[[ MATERIAL FOR THIS TASK open ]]
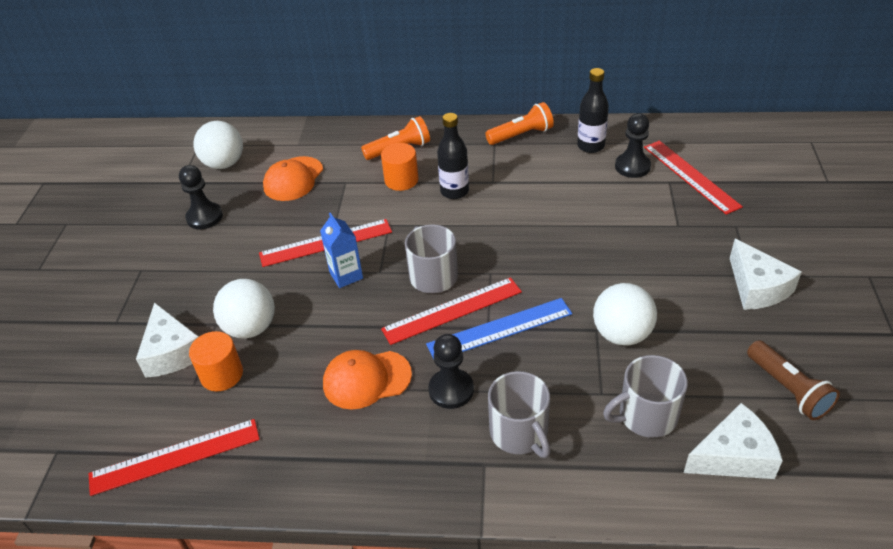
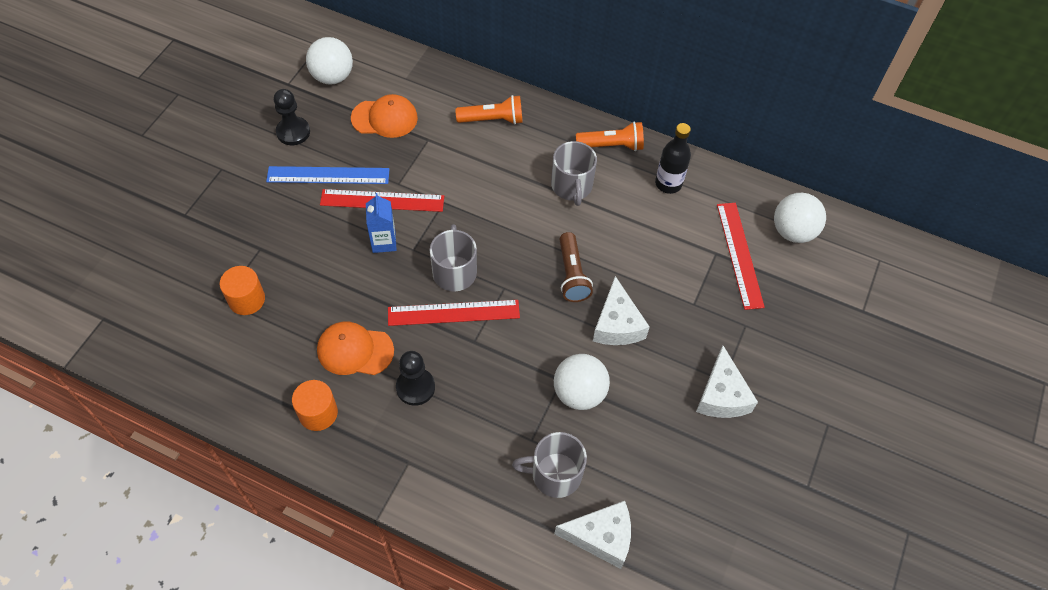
camera: 15 degrees right, 15 degrees up
(172, 352) = (217, 262): white cheese -> white cheese (617, 324)
(175, 457) = (185, 359): red ruler -> none
(250, 328) = (286, 264): white ball -> white ball (792, 231)
(293, 179) = (385, 118): orange cap -> orange cap turned 135 degrees counterclockwise
(401, 180) = (477, 156): orange cylinder -> orange cylinder (318, 413)
(454, 191) = (518, 188): black bottle -> none
(499, 329) = (483, 346): blue ruler -> blue ruler (328, 175)
(519, 433) = (448, 447): grey mug -> grey mug (572, 186)
(632, 166) = (692, 223): black pawn -> none
(788, 389) = (683, 500): brown flashlight -> brown flashlight (572, 275)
[[ MATERIAL FOR THIS TASK closed ]]
# EXERCISE
The reply is to be all the records above, transcribed exactly, with no pictures.

# RESULT OF THIS EXERCISE
camera: 15 degrees right, 15 degrees up
(172, 352) = (217, 262): white cheese -> white cheese (617, 324)
(175, 457) = (185, 359): red ruler -> none
(250, 328) = (286, 264): white ball -> white ball (792, 231)
(293, 179) = (385, 118): orange cap -> orange cap turned 135 degrees counterclockwise
(401, 180) = (477, 156): orange cylinder -> orange cylinder (318, 413)
(454, 191) = (518, 188): black bottle -> none
(499, 329) = (483, 346): blue ruler -> blue ruler (328, 175)
(519, 433) = (448, 447): grey mug -> grey mug (572, 186)
(632, 166) = (692, 223): black pawn -> none
(788, 389) = (683, 500): brown flashlight -> brown flashlight (572, 275)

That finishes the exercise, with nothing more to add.